● Recorded data
══════════════════════════════

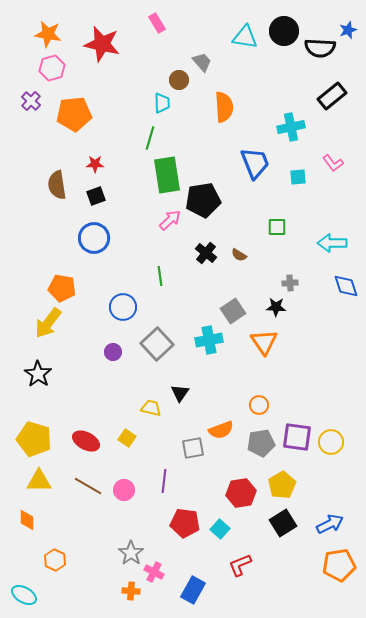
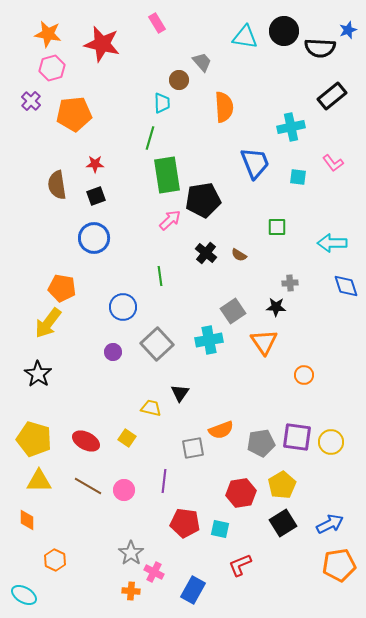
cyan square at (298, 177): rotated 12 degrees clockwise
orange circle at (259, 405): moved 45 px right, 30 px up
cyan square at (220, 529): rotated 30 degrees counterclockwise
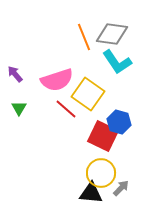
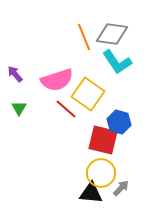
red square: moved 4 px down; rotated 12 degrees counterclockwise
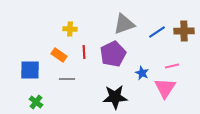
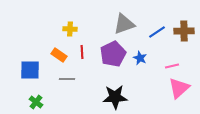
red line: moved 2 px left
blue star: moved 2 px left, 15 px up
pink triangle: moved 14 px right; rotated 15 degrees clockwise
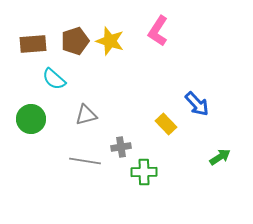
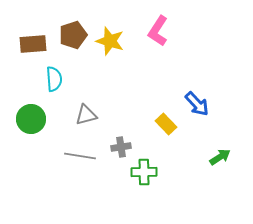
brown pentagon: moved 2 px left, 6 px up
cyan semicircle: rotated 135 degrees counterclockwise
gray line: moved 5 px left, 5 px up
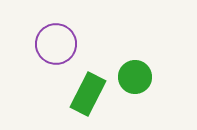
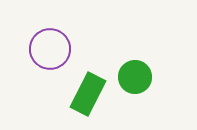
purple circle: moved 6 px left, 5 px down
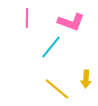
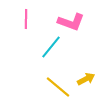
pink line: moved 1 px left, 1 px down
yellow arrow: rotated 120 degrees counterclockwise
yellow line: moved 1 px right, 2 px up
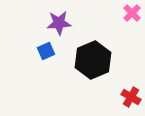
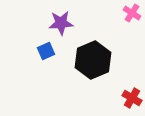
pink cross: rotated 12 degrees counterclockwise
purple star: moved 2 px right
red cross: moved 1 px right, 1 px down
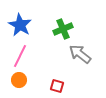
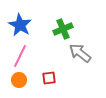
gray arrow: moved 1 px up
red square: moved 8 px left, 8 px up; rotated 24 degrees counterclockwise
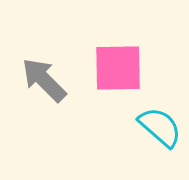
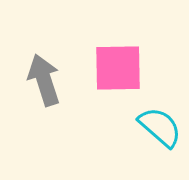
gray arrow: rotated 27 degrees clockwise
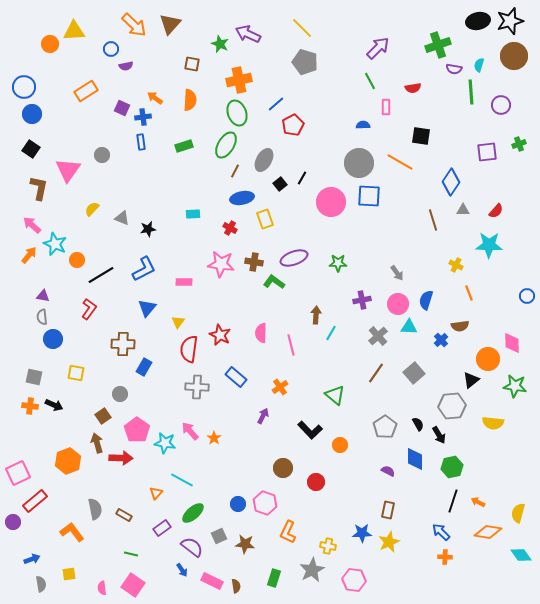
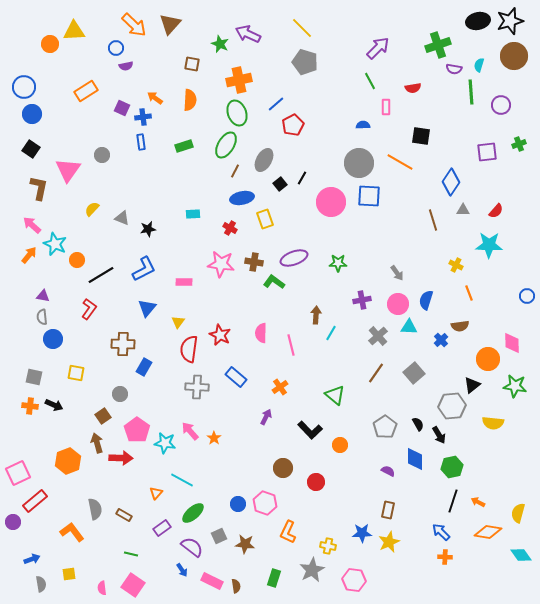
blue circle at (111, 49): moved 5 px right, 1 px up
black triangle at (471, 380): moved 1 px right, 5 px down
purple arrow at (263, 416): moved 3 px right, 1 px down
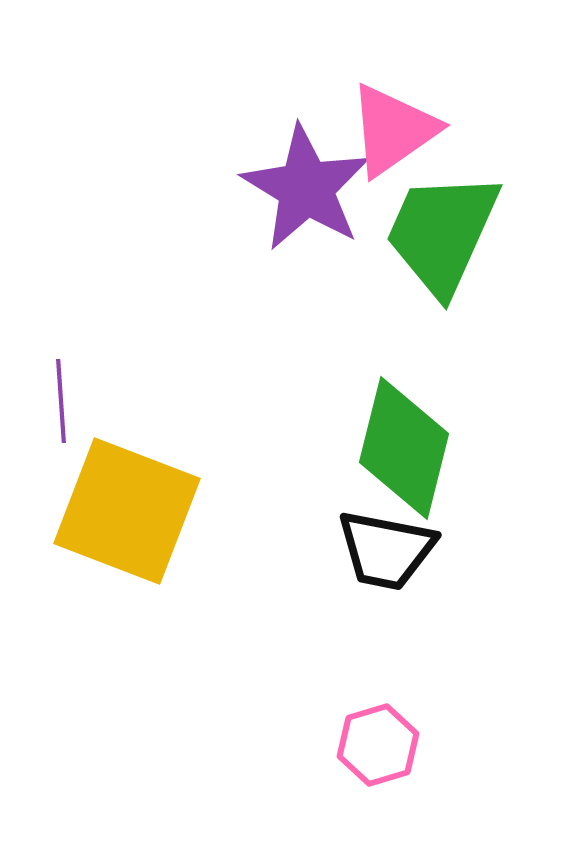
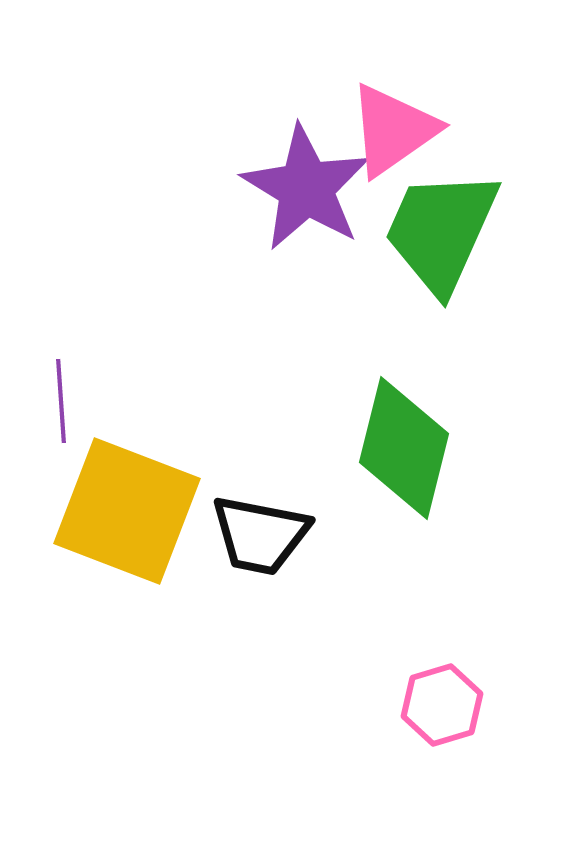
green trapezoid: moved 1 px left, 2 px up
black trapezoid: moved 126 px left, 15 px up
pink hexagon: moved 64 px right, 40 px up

══════════════════════════════

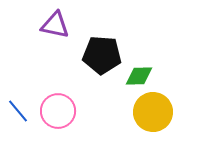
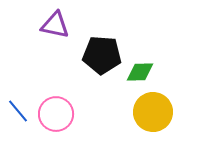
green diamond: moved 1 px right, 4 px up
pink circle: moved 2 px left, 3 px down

══════════════════════════════

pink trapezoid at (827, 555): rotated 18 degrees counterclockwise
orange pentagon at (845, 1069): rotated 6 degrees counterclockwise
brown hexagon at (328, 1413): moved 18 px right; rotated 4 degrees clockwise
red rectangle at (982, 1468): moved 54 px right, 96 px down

══════════════════════════════

● Aim of the exercise
Copy out each line of the entries where the word "cyan" is found.

● Result of this task
cyan square at (298, 177): rotated 12 degrees clockwise
cyan square at (220, 529): rotated 30 degrees counterclockwise
cyan semicircle: rotated 135 degrees counterclockwise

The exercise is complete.